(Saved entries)
▬▬▬

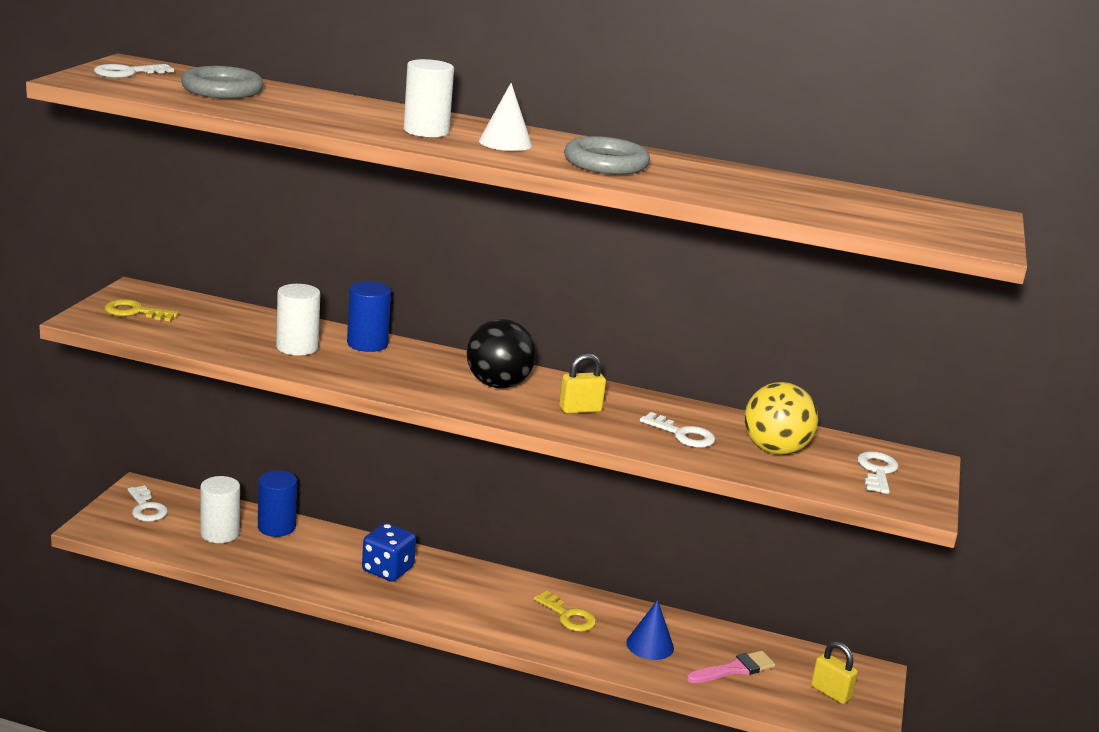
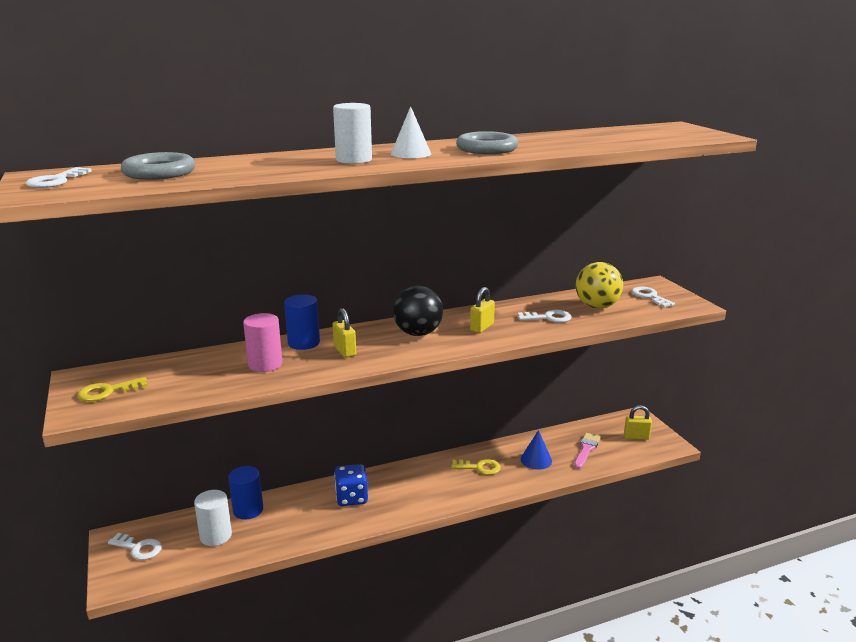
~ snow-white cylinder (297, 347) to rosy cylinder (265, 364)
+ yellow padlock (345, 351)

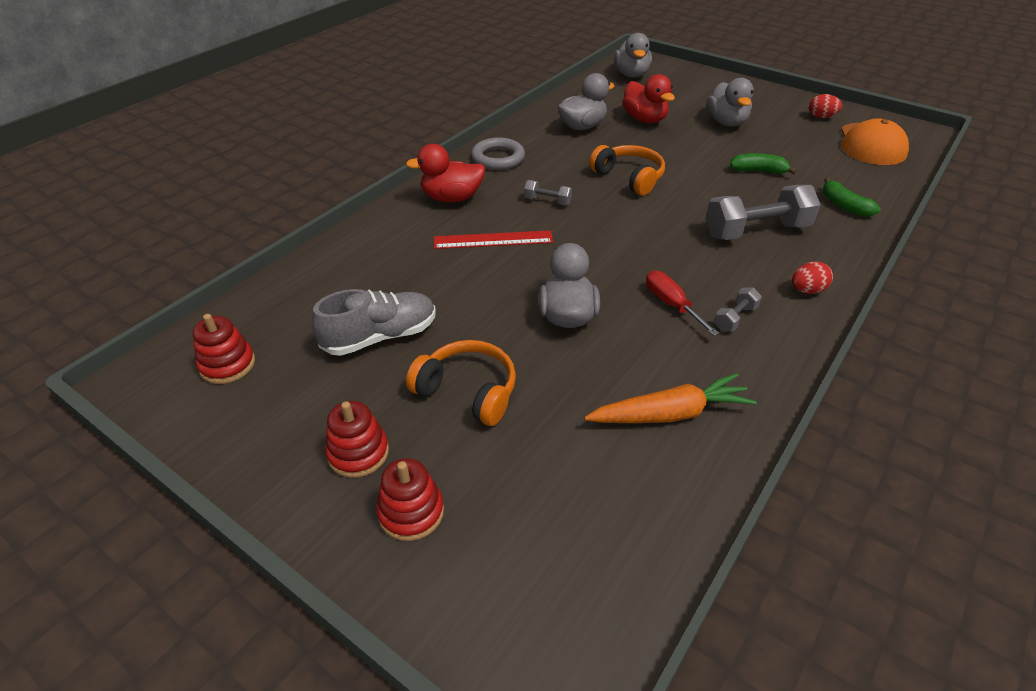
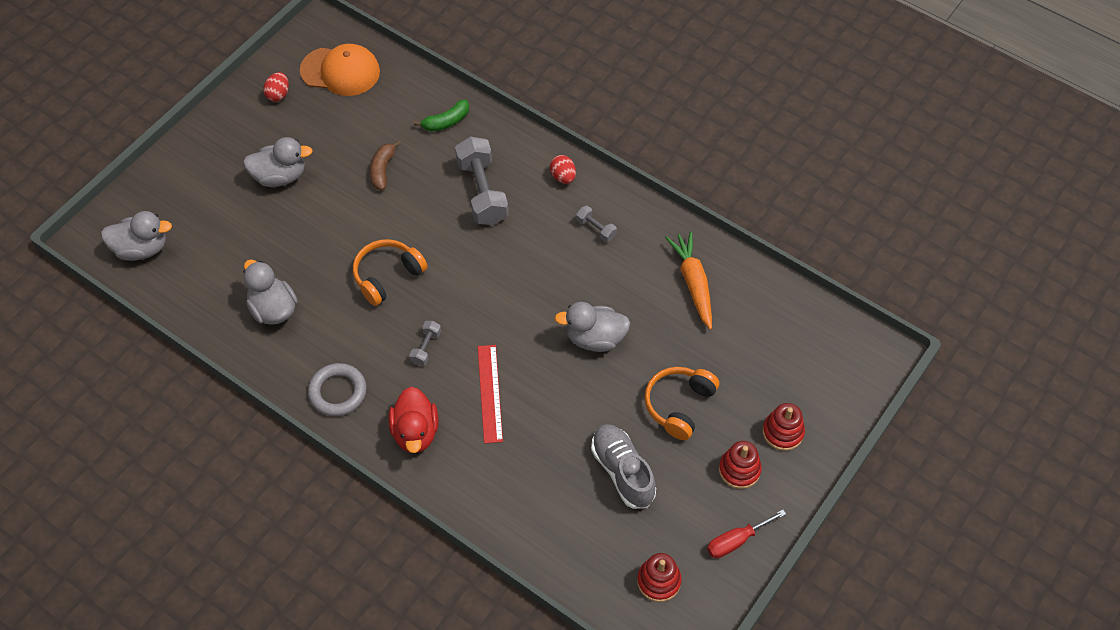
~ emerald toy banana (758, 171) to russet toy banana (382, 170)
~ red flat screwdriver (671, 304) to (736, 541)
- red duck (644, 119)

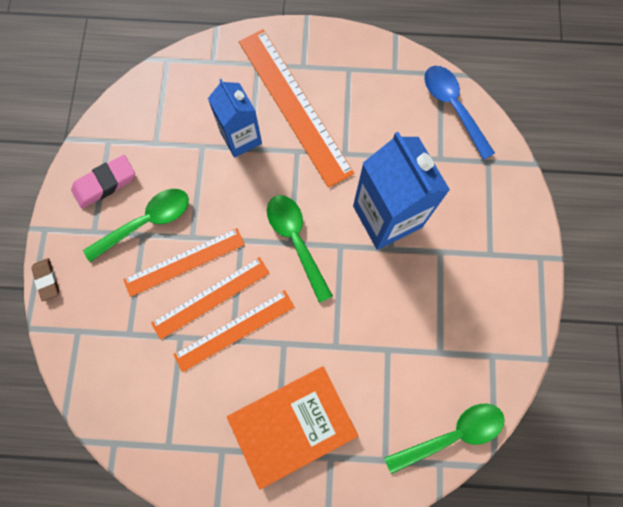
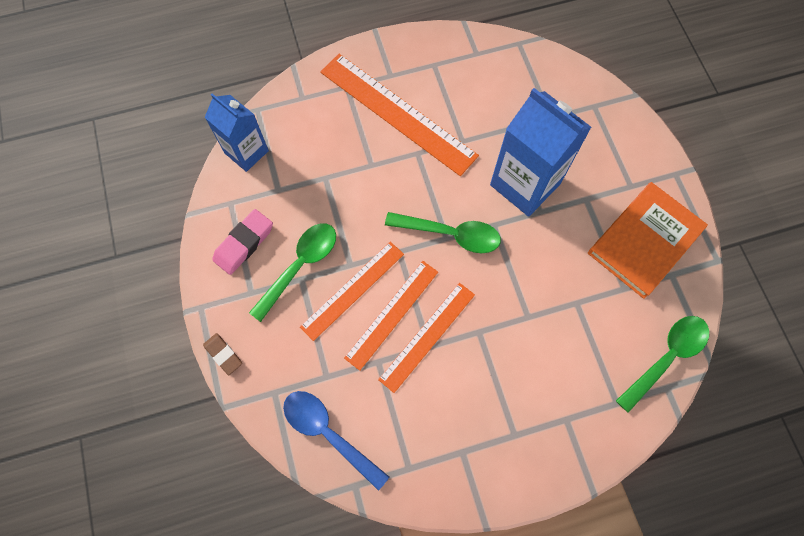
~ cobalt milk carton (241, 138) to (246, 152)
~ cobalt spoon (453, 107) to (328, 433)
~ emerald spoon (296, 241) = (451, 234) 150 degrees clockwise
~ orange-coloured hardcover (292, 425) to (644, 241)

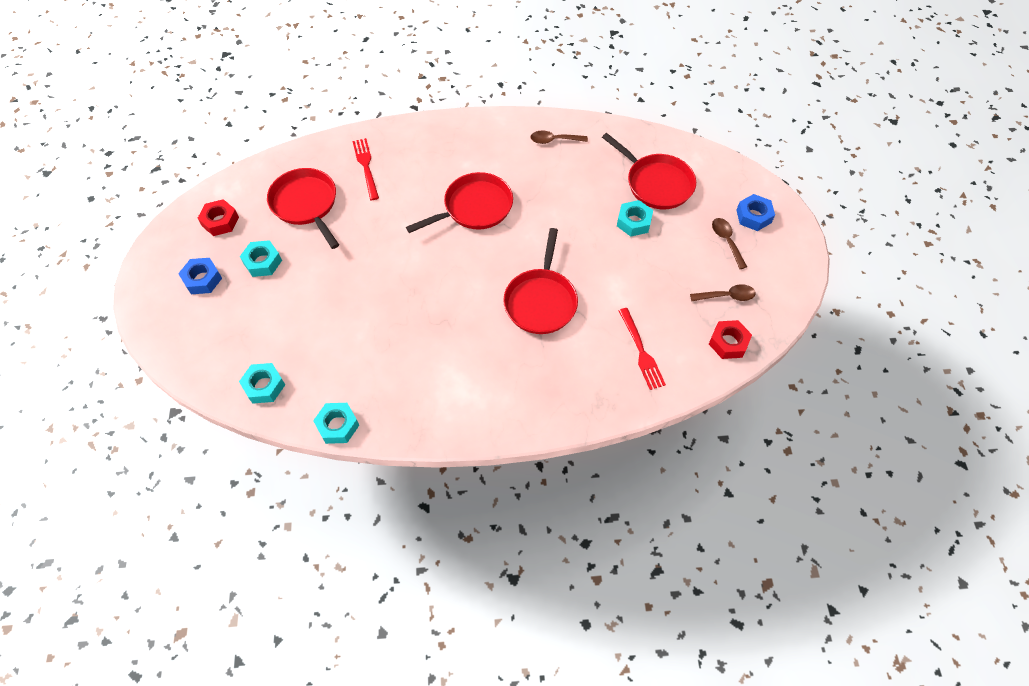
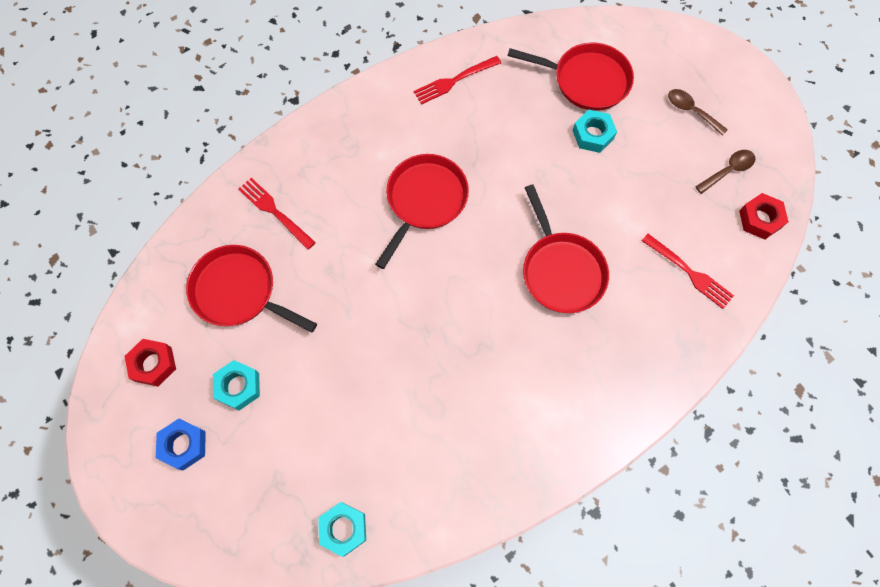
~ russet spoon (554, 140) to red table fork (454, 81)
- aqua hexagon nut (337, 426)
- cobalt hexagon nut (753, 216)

▬▬▬

* **Task**:
Return all the data exactly, pictures omitted.

* **Exercise response**:
~ snow-white cylinder (297, 347) to rosy cylinder (265, 364)
+ yellow padlock (345, 351)

~ emerald toy banana (758, 171) to russet toy banana (382, 170)
~ red flat screwdriver (671, 304) to (736, 541)
- red duck (644, 119)

~ cobalt milk carton (241, 138) to (246, 152)
~ cobalt spoon (453, 107) to (328, 433)
~ emerald spoon (296, 241) = (451, 234) 150 degrees clockwise
~ orange-coloured hardcover (292, 425) to (644, 241)

~ russet spoon (554, 140) to red table fork (454, 81)
- aqua hexagon nut (337, 426)
- cobalt hexagon nut (753, 216)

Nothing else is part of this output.